## WHAT THE TASK ASKS
State the number of lines in the following material that contain the string "camera", and nothing else.

## INFORMATION SHOWN
* * * * * * *

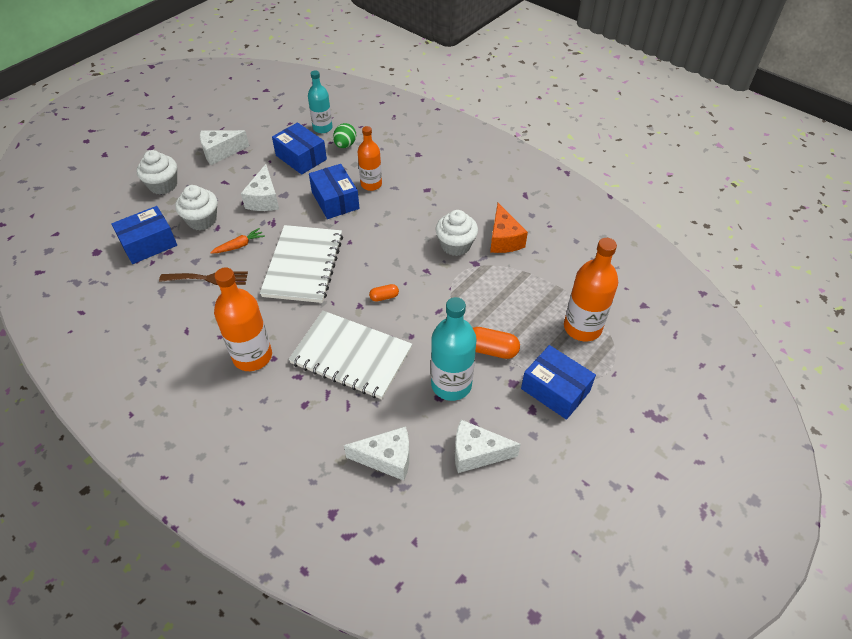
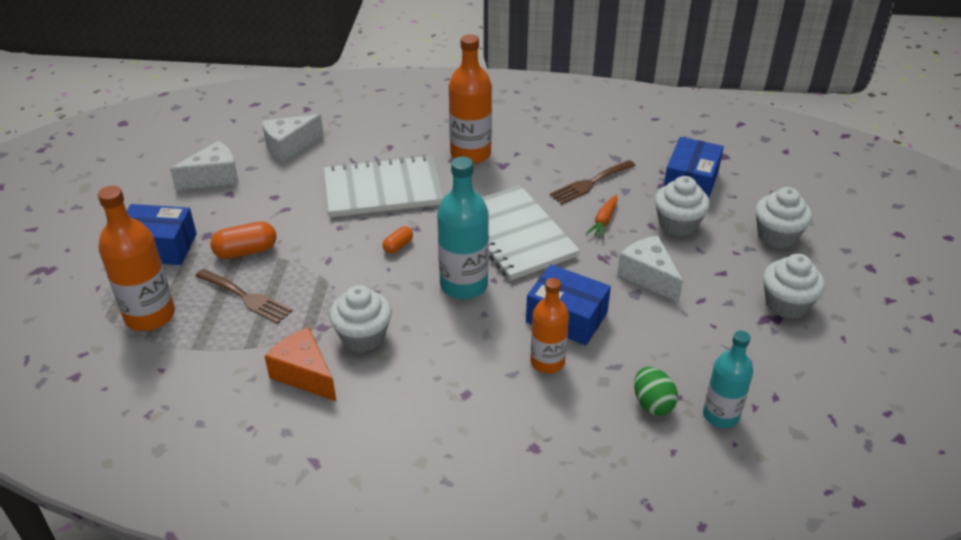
camera: 145 degrees right, 10 degrees down
white cheese [200,130,249,165] -> white cupcake [763,254,825,319]
blue box [272,122,327,175] -> none
turquoise bottle [431,297,477,401] -> turquoise bottle moved to [437,157,489,299]
none -> brown fork [195,269,293,324]

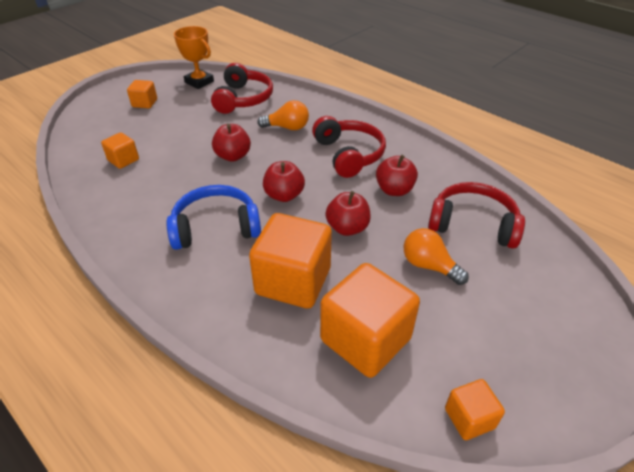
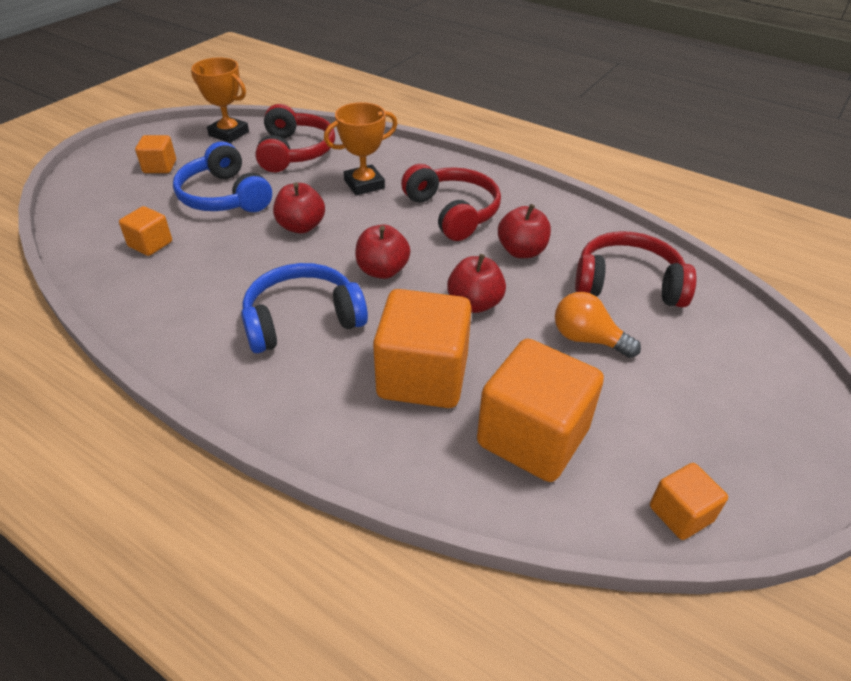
camera: 10 degrees left, 0 degrees up
orange light bulb [257,100,309,130] -> orange trophy [324,102,397,195]
none -> blue headphones [173,142,272,212]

* * * * * * *

## SOLUTION TO THE PROBLEM
2